Stored data
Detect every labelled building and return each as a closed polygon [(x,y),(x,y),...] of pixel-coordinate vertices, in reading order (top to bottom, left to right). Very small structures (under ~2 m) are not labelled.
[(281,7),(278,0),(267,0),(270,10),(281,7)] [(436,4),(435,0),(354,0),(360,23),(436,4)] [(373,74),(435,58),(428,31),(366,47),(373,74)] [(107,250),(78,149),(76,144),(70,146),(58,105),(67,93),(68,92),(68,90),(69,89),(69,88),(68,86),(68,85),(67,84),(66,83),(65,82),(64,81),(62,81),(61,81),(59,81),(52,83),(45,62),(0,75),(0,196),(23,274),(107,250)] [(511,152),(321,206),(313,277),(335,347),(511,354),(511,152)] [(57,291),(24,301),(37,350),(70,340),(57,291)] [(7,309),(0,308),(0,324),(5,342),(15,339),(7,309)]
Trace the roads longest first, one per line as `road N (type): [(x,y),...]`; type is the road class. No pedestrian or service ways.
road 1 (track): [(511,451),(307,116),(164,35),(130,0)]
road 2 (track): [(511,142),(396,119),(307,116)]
==
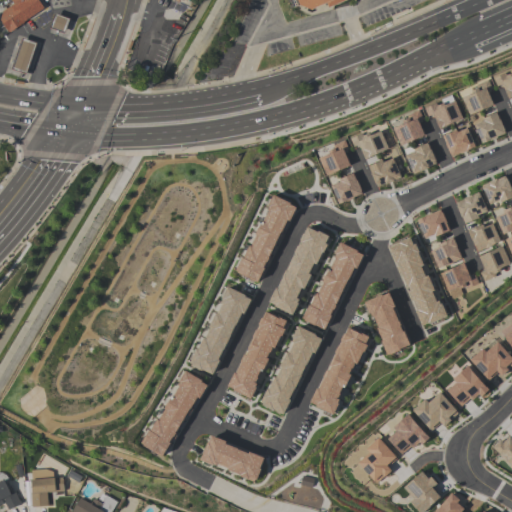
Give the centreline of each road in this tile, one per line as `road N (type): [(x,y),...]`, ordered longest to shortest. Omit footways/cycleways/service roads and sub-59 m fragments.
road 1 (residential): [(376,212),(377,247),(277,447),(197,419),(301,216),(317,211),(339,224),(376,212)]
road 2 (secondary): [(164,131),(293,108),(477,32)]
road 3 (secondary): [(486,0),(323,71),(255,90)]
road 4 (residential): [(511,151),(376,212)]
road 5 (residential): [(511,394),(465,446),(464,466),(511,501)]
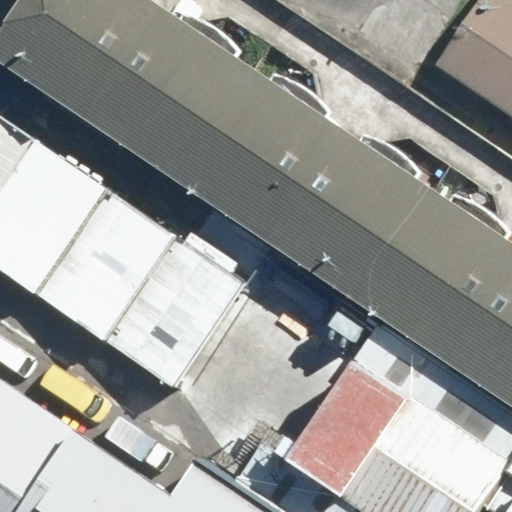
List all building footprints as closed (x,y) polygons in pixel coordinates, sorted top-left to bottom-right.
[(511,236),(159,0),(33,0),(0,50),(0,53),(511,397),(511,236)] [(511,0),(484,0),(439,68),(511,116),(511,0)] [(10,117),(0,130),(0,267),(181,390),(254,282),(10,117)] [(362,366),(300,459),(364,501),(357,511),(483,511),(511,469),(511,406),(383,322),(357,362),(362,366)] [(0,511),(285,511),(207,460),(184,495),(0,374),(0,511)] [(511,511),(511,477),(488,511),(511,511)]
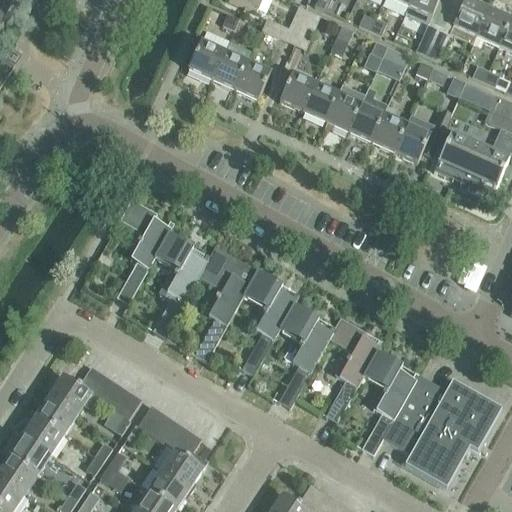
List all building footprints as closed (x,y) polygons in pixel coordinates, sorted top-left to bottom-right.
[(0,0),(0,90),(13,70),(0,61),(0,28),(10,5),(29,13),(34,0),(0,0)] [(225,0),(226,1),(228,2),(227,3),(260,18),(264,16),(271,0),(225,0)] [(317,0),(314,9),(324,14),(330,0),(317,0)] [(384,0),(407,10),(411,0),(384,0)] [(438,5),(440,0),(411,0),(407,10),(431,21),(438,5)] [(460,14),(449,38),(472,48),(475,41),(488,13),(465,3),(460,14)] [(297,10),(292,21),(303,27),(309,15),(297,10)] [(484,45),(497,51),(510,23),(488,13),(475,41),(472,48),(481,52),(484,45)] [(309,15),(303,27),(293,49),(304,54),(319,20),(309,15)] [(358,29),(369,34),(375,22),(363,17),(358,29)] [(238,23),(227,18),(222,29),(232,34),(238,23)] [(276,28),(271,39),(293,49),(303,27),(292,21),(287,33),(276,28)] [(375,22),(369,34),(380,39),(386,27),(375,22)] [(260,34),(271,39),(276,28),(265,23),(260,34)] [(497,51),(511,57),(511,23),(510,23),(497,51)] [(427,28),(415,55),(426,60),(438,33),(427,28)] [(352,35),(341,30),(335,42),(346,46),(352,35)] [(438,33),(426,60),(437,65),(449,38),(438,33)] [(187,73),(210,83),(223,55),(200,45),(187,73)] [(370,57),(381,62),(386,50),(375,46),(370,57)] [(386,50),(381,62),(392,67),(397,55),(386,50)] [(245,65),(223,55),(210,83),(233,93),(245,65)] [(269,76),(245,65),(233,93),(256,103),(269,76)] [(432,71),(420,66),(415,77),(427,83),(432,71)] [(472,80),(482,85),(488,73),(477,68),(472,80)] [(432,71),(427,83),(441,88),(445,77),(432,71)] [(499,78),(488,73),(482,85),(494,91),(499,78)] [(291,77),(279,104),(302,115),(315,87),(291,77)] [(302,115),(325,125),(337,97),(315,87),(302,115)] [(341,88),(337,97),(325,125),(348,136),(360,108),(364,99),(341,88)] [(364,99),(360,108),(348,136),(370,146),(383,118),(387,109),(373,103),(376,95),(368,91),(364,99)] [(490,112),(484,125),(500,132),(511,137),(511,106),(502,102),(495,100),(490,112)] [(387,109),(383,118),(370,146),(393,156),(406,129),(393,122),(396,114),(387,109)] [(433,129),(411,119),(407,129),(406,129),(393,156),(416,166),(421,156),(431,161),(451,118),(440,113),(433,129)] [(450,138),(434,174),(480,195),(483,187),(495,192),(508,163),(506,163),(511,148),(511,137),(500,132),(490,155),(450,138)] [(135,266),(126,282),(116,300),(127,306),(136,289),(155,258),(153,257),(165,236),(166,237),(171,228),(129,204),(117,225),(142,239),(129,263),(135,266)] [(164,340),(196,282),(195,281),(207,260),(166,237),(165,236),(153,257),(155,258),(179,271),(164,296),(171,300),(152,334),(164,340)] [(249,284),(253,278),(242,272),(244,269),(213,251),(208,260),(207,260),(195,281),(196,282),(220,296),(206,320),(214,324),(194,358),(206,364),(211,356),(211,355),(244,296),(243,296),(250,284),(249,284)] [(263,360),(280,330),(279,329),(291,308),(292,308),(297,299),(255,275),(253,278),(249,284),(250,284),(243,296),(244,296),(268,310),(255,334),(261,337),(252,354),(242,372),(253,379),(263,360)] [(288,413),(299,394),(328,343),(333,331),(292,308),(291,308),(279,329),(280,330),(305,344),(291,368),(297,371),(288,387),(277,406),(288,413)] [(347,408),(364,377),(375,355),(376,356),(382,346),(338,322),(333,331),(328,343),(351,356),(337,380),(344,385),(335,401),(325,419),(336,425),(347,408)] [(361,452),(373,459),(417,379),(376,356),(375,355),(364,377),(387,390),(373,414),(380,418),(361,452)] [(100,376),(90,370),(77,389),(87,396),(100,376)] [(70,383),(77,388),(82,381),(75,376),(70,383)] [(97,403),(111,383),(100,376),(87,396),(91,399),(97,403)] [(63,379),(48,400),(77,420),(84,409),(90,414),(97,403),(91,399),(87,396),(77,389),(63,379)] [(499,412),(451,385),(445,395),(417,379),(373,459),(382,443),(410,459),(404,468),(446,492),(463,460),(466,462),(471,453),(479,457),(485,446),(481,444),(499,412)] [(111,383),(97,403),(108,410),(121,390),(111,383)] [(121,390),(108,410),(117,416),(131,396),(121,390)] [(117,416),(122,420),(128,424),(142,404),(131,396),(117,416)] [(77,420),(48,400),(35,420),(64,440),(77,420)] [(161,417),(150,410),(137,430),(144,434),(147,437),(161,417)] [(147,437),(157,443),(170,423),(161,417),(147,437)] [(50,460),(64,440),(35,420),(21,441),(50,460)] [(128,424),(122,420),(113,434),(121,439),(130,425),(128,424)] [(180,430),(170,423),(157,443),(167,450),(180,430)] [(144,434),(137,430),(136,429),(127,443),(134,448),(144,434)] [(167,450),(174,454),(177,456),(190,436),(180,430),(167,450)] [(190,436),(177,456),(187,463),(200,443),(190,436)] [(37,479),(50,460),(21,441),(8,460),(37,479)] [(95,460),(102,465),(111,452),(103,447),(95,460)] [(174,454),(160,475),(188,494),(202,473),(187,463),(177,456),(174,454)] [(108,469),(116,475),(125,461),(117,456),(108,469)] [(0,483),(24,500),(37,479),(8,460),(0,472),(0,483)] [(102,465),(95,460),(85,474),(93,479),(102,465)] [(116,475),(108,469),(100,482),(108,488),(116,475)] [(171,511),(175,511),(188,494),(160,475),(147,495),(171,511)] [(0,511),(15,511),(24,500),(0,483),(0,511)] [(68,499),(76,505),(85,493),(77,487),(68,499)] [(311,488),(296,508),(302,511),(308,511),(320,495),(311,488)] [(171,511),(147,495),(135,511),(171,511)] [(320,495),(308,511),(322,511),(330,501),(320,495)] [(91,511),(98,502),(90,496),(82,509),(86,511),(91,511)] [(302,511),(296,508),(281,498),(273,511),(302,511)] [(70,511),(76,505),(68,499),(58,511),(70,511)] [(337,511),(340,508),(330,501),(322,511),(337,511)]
...
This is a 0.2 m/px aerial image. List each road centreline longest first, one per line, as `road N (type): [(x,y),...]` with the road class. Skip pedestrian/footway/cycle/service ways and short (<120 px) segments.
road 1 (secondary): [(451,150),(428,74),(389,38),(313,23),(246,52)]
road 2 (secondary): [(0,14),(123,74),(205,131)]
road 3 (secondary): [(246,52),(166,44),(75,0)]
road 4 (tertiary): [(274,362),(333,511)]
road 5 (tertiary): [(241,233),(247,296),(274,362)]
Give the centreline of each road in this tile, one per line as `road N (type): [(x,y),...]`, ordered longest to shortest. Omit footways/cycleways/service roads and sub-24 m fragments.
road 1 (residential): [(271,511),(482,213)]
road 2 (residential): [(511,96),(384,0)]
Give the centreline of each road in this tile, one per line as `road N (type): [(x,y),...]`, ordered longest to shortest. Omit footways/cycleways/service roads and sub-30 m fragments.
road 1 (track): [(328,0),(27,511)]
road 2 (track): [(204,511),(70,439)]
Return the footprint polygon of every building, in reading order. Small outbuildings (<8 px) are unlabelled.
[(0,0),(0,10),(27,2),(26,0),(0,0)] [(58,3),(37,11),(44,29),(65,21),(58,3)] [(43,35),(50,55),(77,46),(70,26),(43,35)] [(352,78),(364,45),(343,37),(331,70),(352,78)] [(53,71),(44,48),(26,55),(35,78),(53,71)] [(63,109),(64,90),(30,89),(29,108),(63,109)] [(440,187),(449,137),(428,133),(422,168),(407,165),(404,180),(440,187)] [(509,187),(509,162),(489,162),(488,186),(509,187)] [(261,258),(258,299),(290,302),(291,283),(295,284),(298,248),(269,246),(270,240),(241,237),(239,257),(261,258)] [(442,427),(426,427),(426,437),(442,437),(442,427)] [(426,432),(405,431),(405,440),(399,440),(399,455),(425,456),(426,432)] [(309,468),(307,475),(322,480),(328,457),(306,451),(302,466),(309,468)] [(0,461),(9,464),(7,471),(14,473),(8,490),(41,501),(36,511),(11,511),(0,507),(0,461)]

[What is asked] Count the lines in the records above that contain the string "Omit", with case counting. Reply with the number only.

[Reply] 3